• **Assignment**
Go over the data and work out how many lines include the word "none". Give that number only.

• **Data provided**
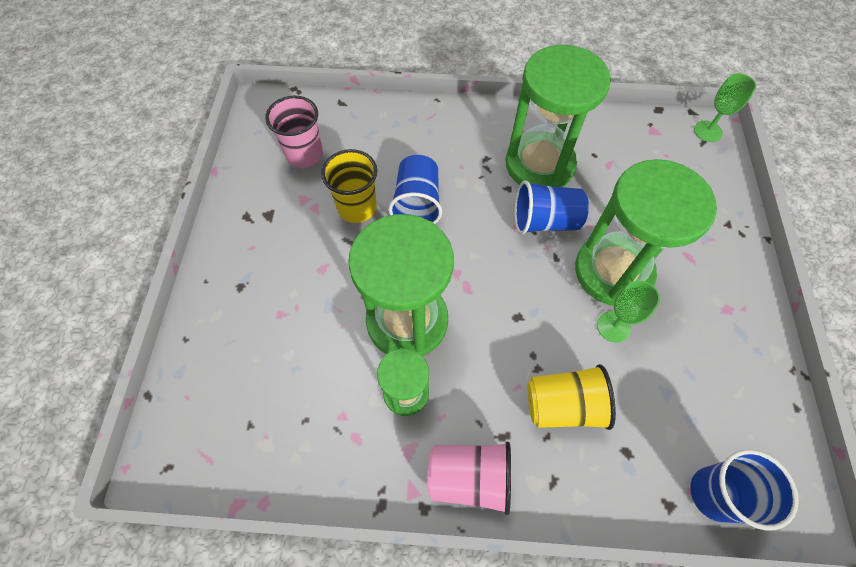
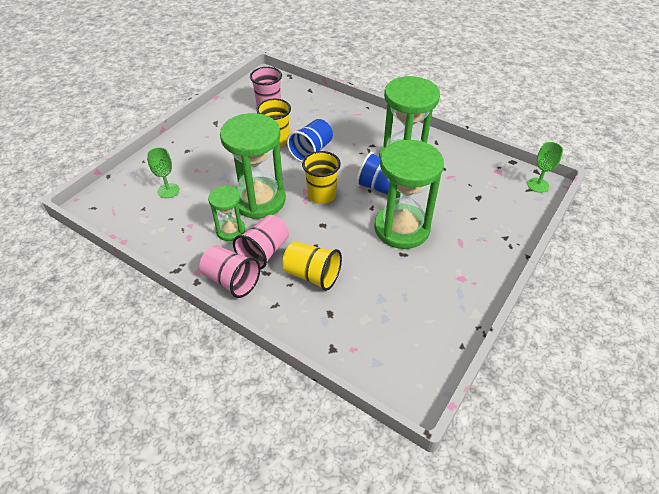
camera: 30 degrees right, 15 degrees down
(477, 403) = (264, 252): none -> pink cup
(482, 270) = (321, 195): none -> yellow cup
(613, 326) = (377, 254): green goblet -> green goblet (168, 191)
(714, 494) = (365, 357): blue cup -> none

• **Answer to the exercise**
3